__AIM OF THE TASK__
In your copy, reproduce the entries exactly as they are, minus the images.

Colored object listings:
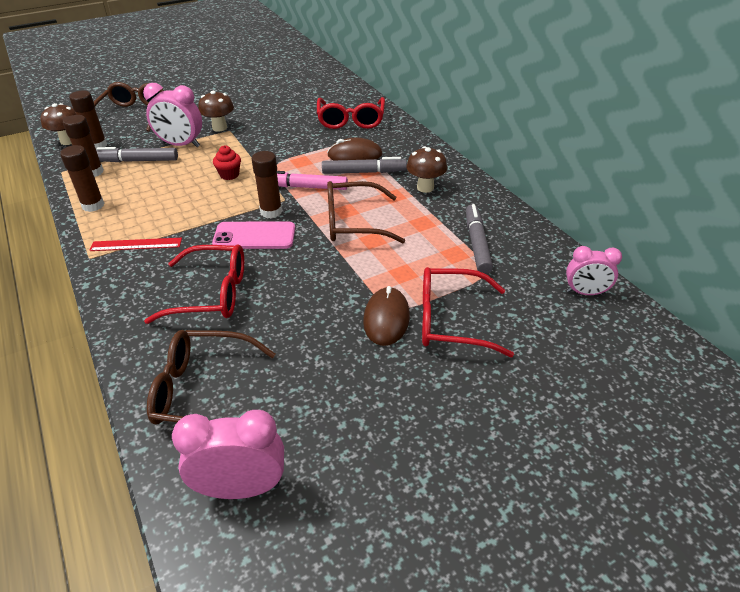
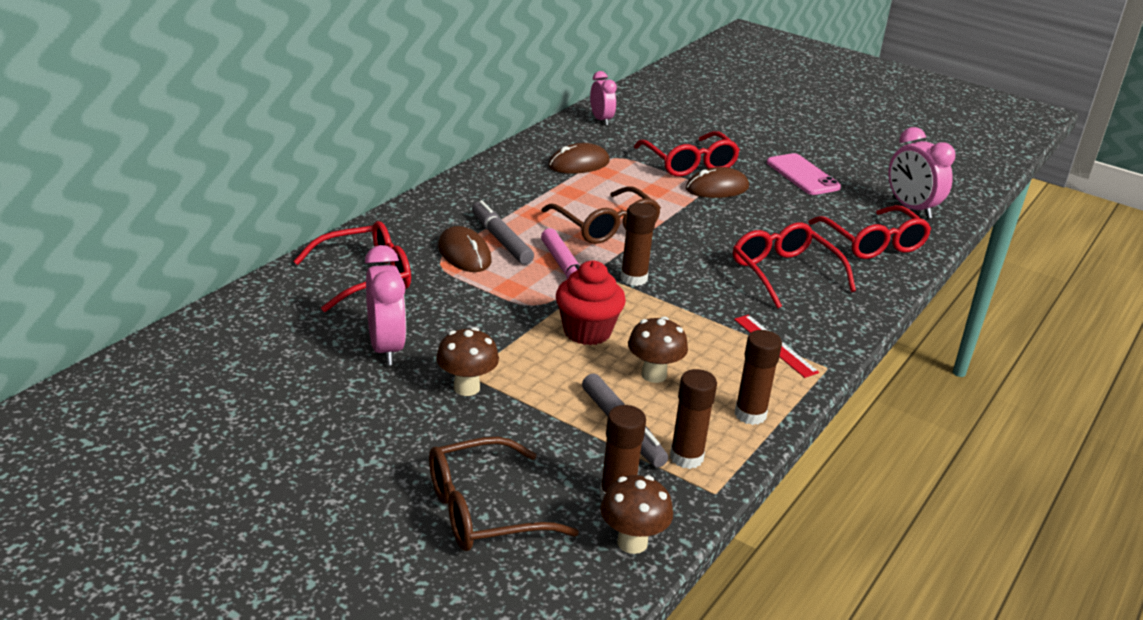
camera: 120 degrees left, 10 degrees down
(180, 145) = (546, 405): pink clock -> pink clock (386, 348)
(203, 391) = (873, 243): brown glasses -> red glasses
(229, 175) = (587, 332): red cupcake -> red cupcake, size x1.70
(254, 236) = (684, 276): pink phone -> pink phone (802, 175)
(425, 187) = (503, 199): brown mushroom -> brown mushroom (654, 375)
(477, 243) = (579, 164): grey marker -> brown mouse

__ANSWER FOR THIS EXERCISE__
camera: 120 degrees left, 10 degrees down
(180, 145) = (546, 405): pink clock -> pink clock (386, 348)
(203, 391) = (873, 243): brown glasses -> red glasses
(229, 175) = (587, 332): red cupcake -> red cupcake, size x1.70
(254, 236) = (684, 276): pink phone -> pink phone (802, 175)
(425, 187) = (503, 199): brown mushroom -> brown mushroom (654, 375)
(477, 243) = (579, 164): grey marker -> brown mouse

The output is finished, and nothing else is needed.